• [What the task asks]:
Before copying, set the images aside; then transcribe every entry below exactly.

(Records from a collection)

┏━━

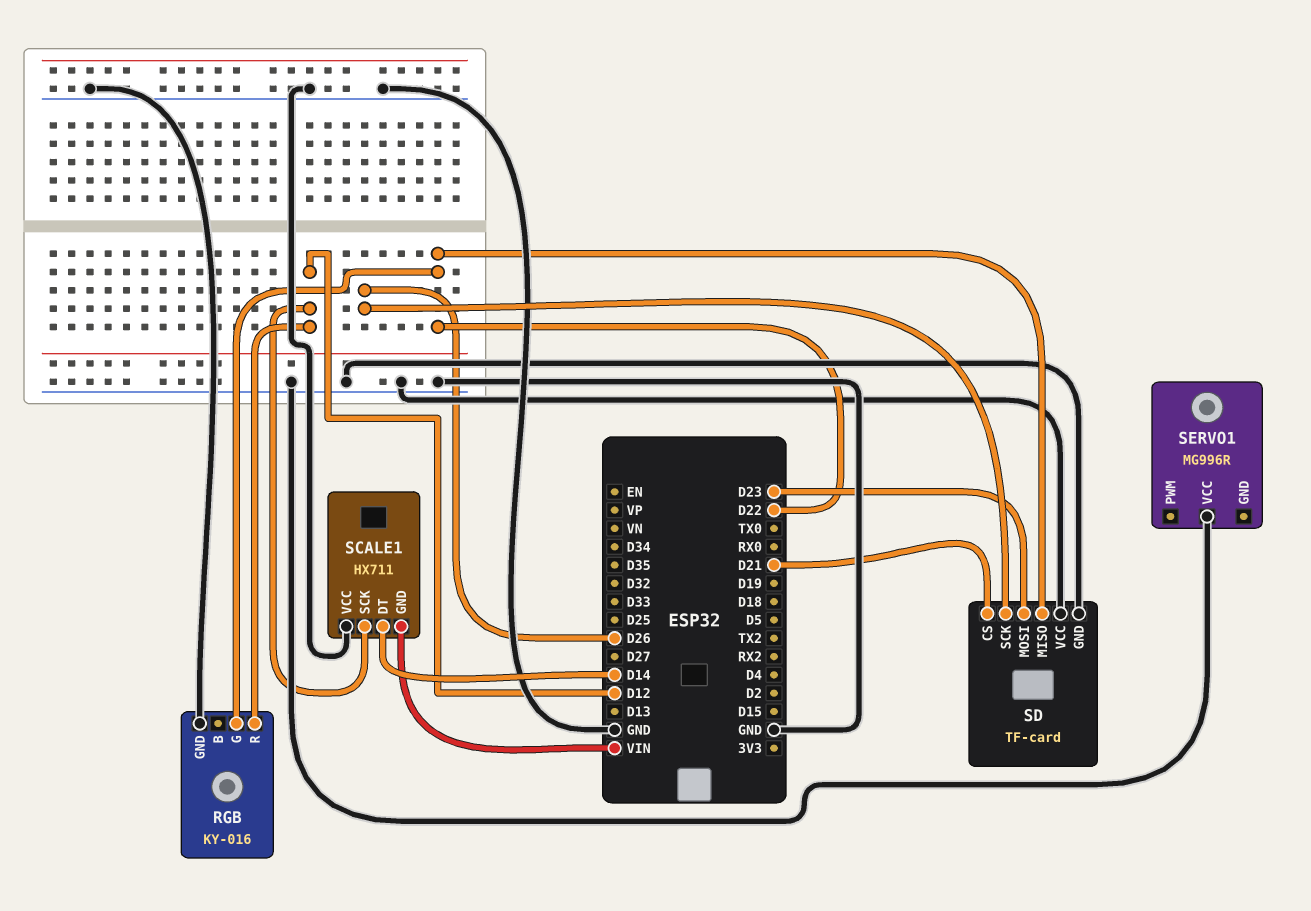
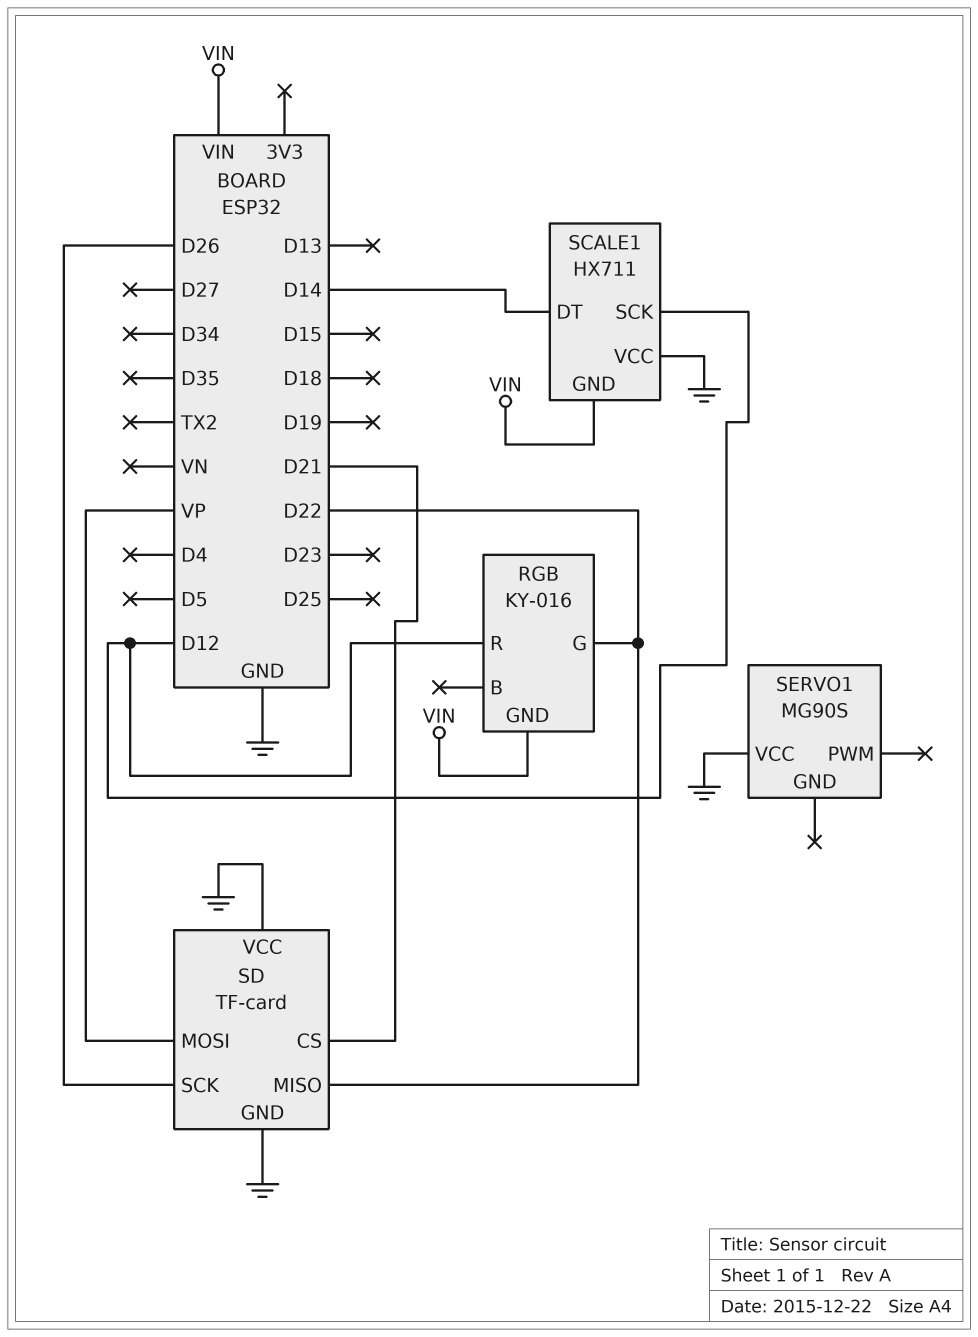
RGB pin GND: GND -> VIN
SD pin MOSI: D23 -> VP
SERVO1: MG996R -> MG90S

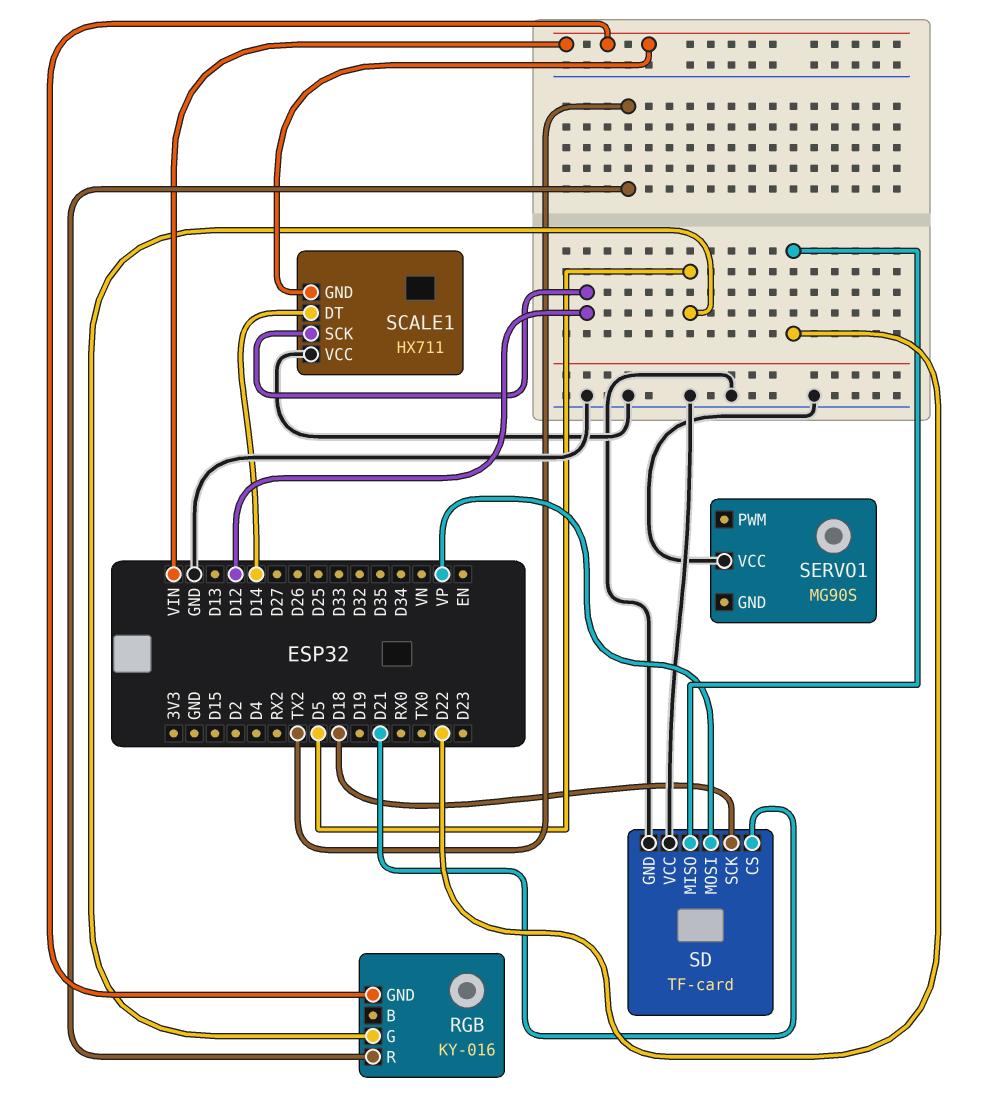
RGB pin G: D22 -> D5
RGB pin R: D12 -> TX2
SD pin SCK: D26 -> D18

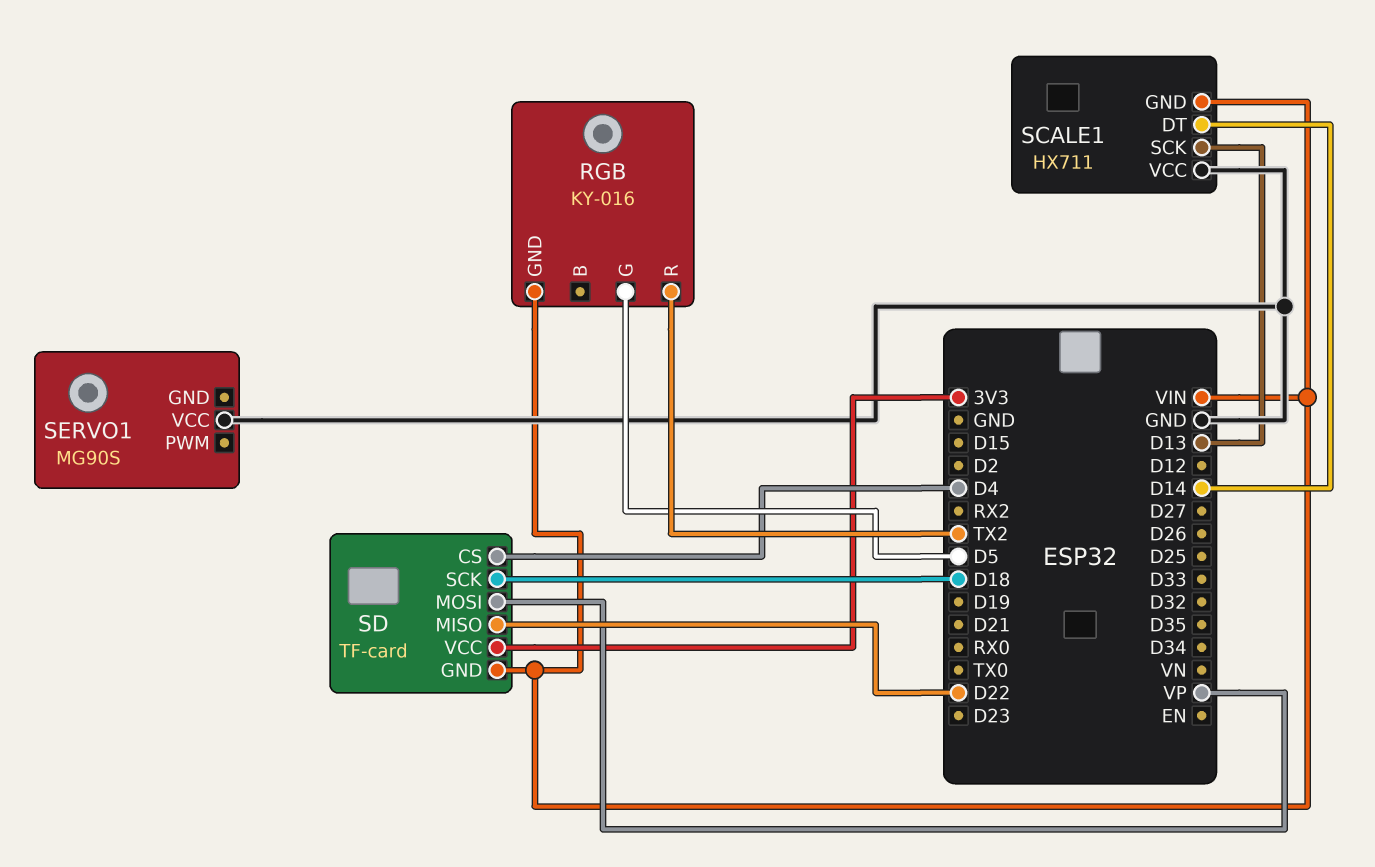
SCALE1 pin SCK: D12 -> D13
SD pin CS: D21 -> D4
SD pin GND: GND -> VIN
SD pin VCC: GND -> 3V3

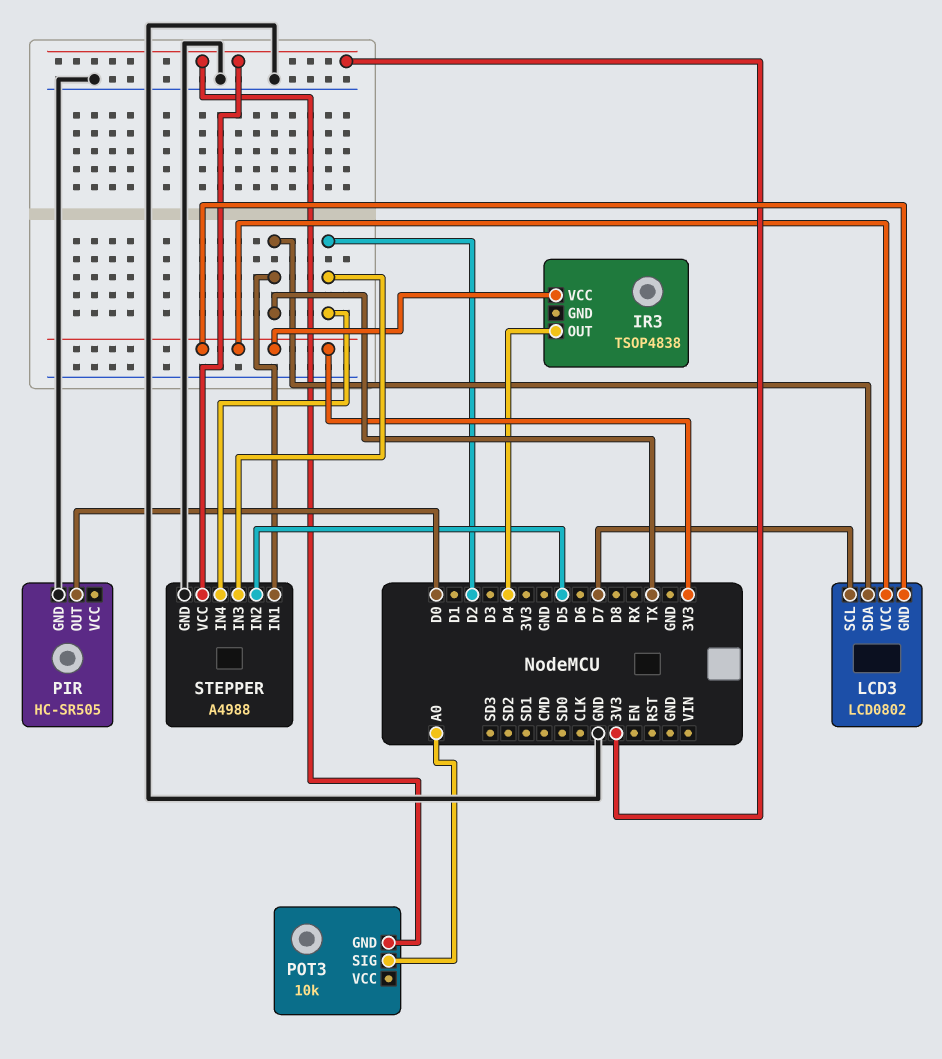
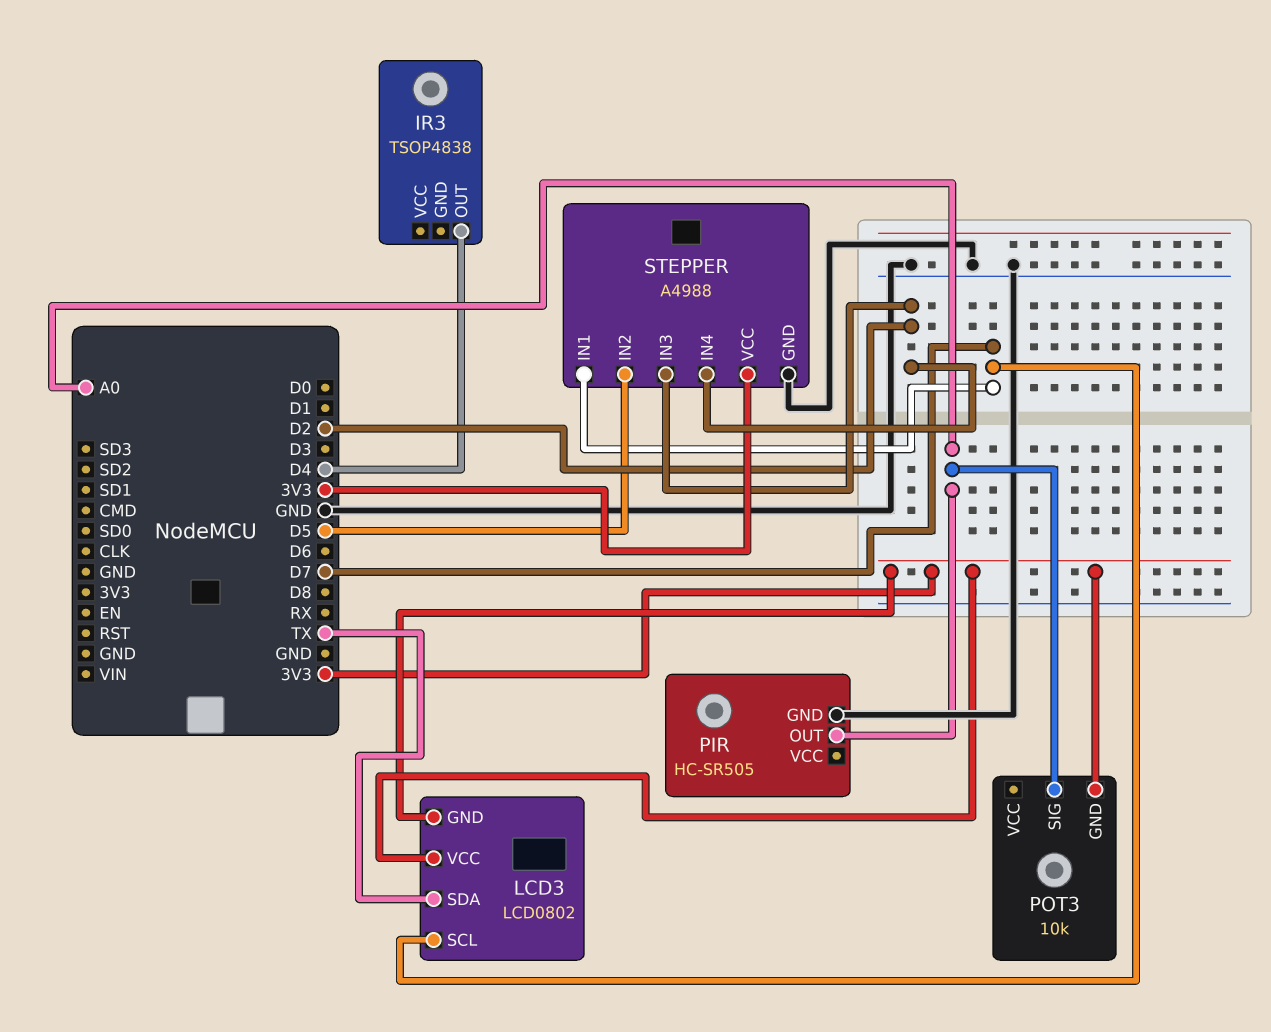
IR3 pin VCC: 3V3 -> none
PIR pin OUT: D0 -> A0
STEPPER pin IN1: TX -> D7

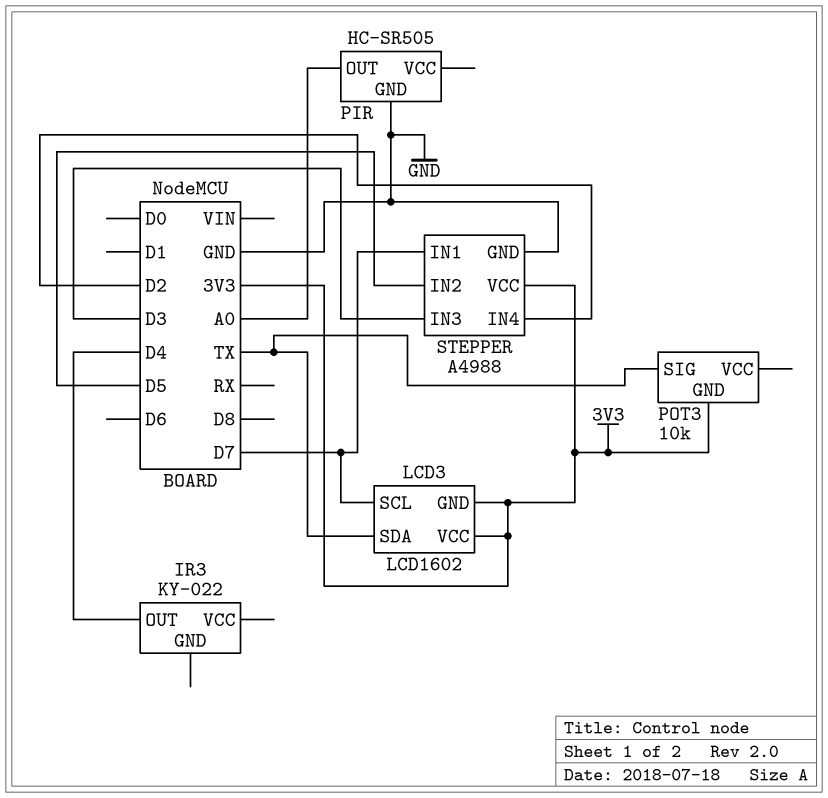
IR3: TSOP4838 -> KY-022
LCD3: LCD0802 -> LCD1602
POT3 pin SIG: A0 -> TX
STEPPER pin IN3: D2 -> D3

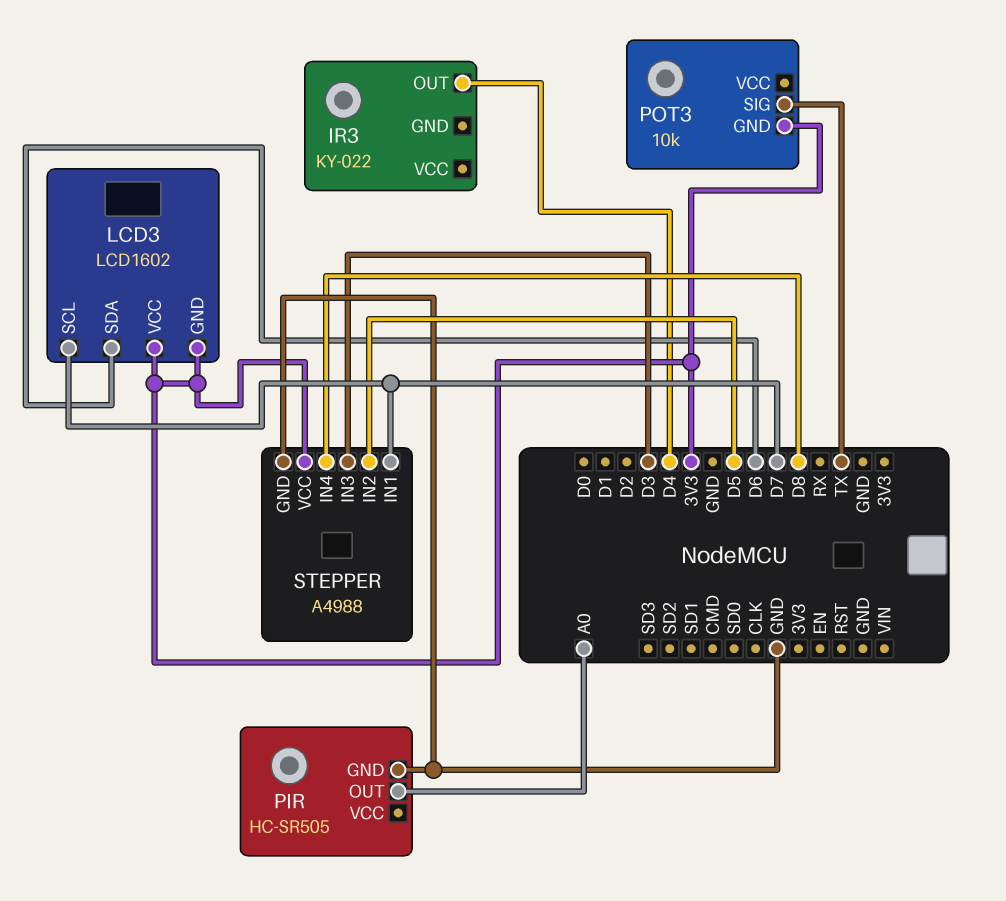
LCD3 pin SDA: TX -> D6
STEPPER pin IN4: D2 -> D8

┗━━

• [Written answer]:
RGB pin GND: GND -> VIN
SD pin MOSI: D23 -> VP
SERVO1: MG996R -> MG90S

RGB pin G: D22 -> D5
RGB pin R: D12 -> TX2
SD pin SCK: D26 -> D18

SCALE1 pin SCK: D12 -> D13
SD pin CS: D21 -> D4
SD pin GND: GND -> VIN
SD pin VCC: GND -> 3V3

IR3 pin VCC: 3V3 -> none
PIR pin OUT: D0 -> A0
STEPPER pin IN1: TX -> D7

IR3: TSOP4838 -> KY-022
LCD3: LCD0802 -> LCD1602
POT3 pin SIG: A0 -> TX
STEPPER pin IN3: D2 -> D3

LCD3 pin SDA: TX -> D6
STEPPER pin IN4: D2 -> D8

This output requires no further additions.